REQUIREMENT. Each line from the one that contains "U217: NOT 74HC04" down to the last line of the material should be retyped exactly as it stands.

LISTED ENTRIES.

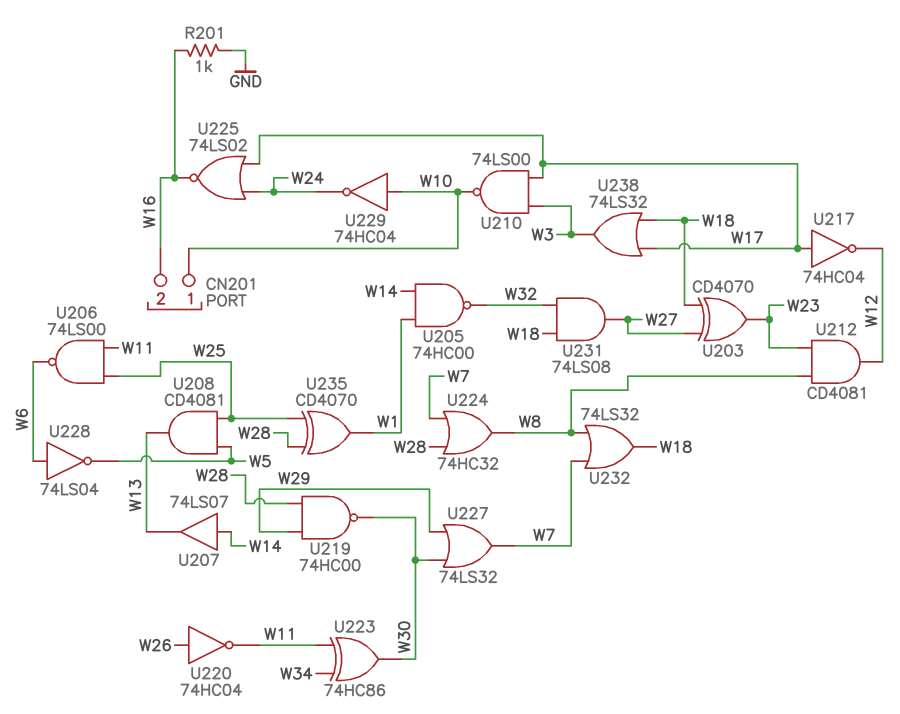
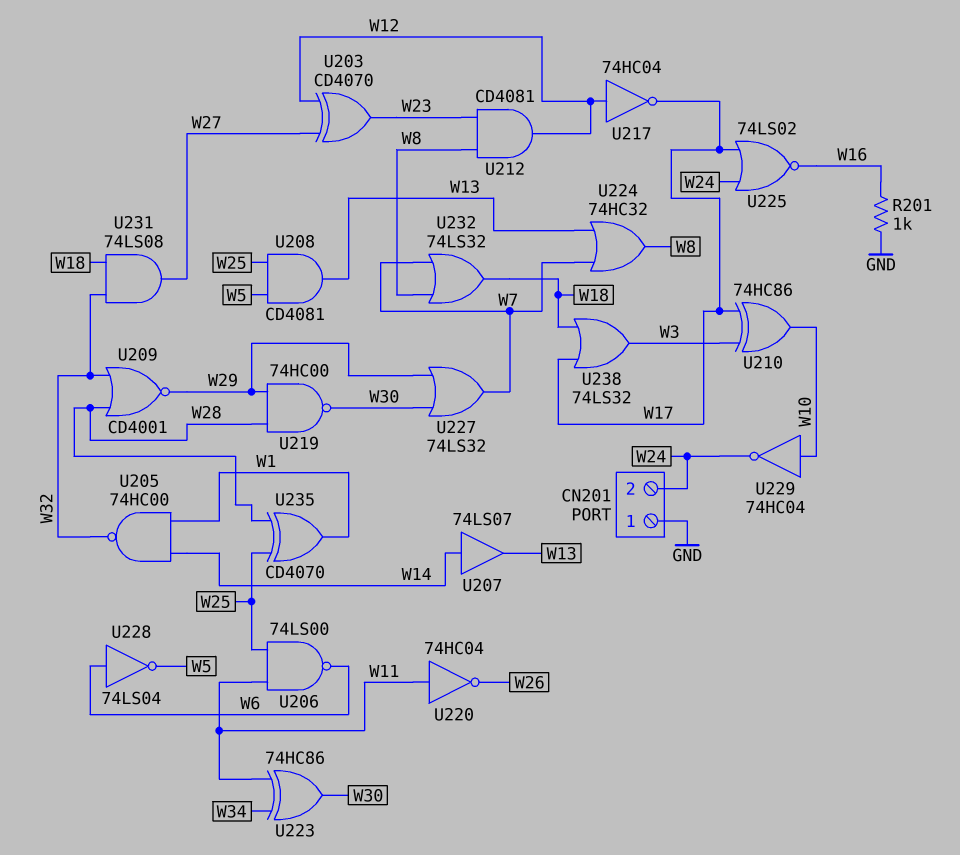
CN201 pin 1: W10 -> GND
CN201 pin 2: W16 -> W24
U203: XOR CD4070 (in W18, in W27, out W23) -> XOR CD4070 (in W12, in W27, out W23)
U209: none -> NOR CD4001 (in W28, in W32, out W29)
U210: NAND 74LS00 (in W3, in W17, out W10) -> XOR 74HC86 (in W3, in W17, out W10)
U217: NOT 74HC04 (in W17, out W12) -> NOT 74HC04 (in W12, out W17)
U220: NOT 74HC04 (in W26, out W11) -> NOT 74HC04 (in W11, out W26)
U224: OR 74HC32 (in W7, in W28, out W8) -> OR 74HC32 (in W7, in W13, out W8)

EXERCISE SOLUTION.
U217: NOT 74HC04 (in W17, out W12) -> NOT 74HC04 (in W12, out W17)
U220: NOT 74HC04 (in W26, out W11) -> NOT 74HC04 (in W11, out W26)
U224: OR 74HC32 (in W7, in W28, out W8) -> OR 74HC32 (in W7, in W13, out W8)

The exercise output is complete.